══ THE INPUT ══

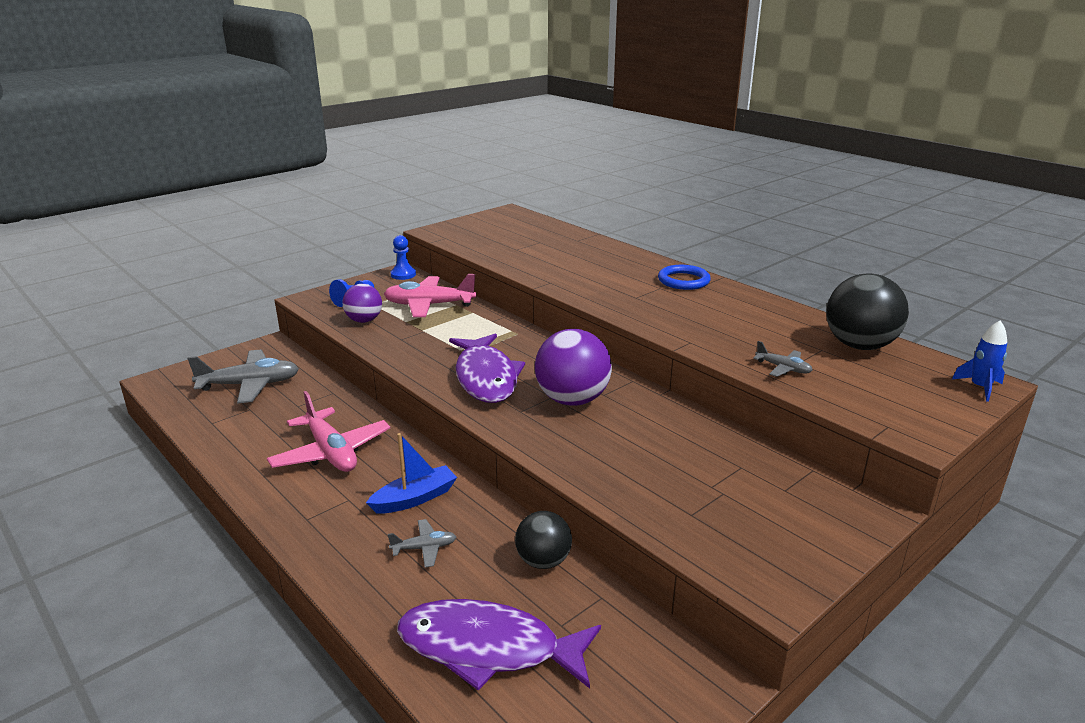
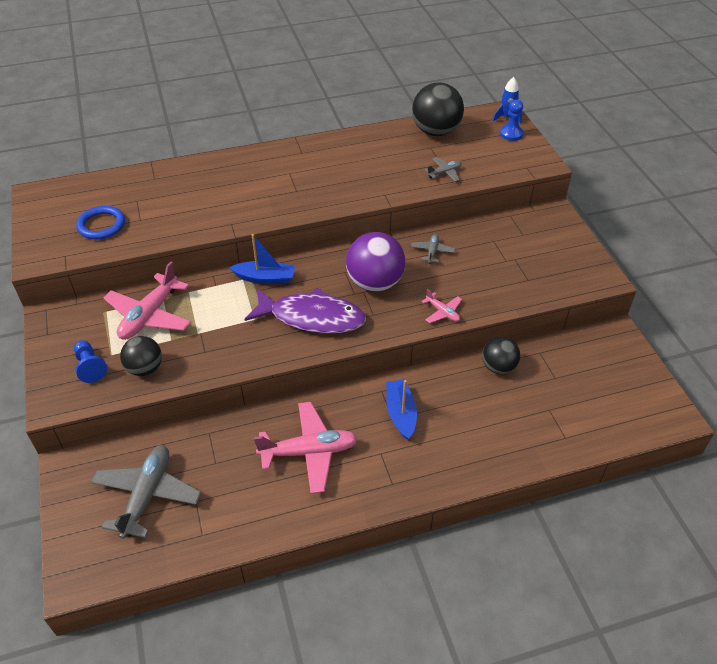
camera: 65 degrees left, 20 degrees up
(364, 320) = (145, 368): purple ball -> black ball
(403, 275) = (59, 316): blue pawn -> blue pawn (511, 134)
(424, 548) = (459, 422): grey plane -> grey plane (432, 251)
(488, 648) = (561, 416): purple fish -> none
(522, 340) = (265, 278): none -> blue boat
(562, 456) = (442, 312): none -> pink plane
(683, 281) = (287, 157): blue ring -> blue ring (101, 225)

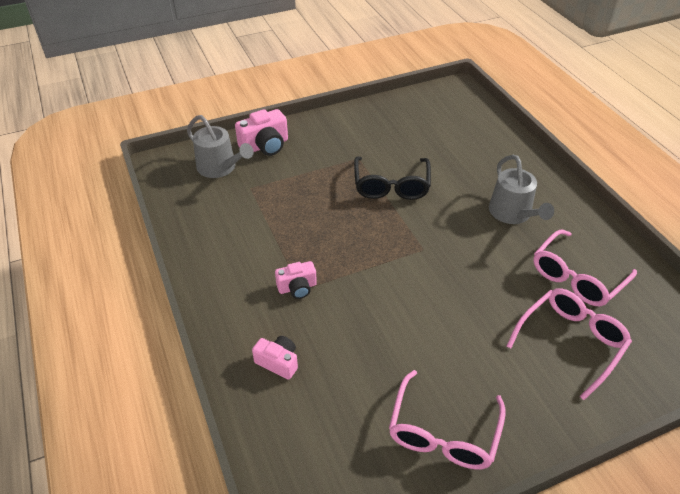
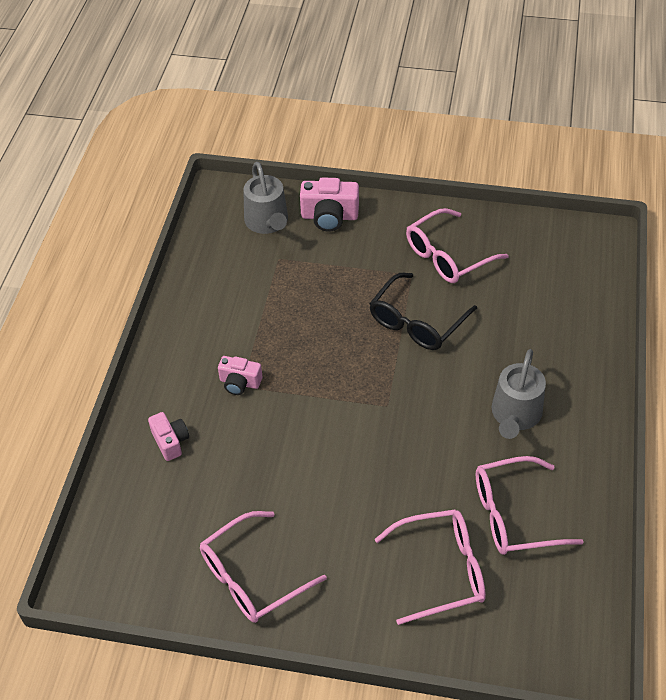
camera: 35 degrees right, 5 degrees up
(372, 137) = (447, 256): none -> pink glasses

═══

**TASK INSTRUCTIONS:**
Each line above where the word "camera" occurs should be returned in full.

**WORKED SOLUTION:**
camera: 65 degrees left, 20 degrees up
camera: 35 degrees right, 5 degrees up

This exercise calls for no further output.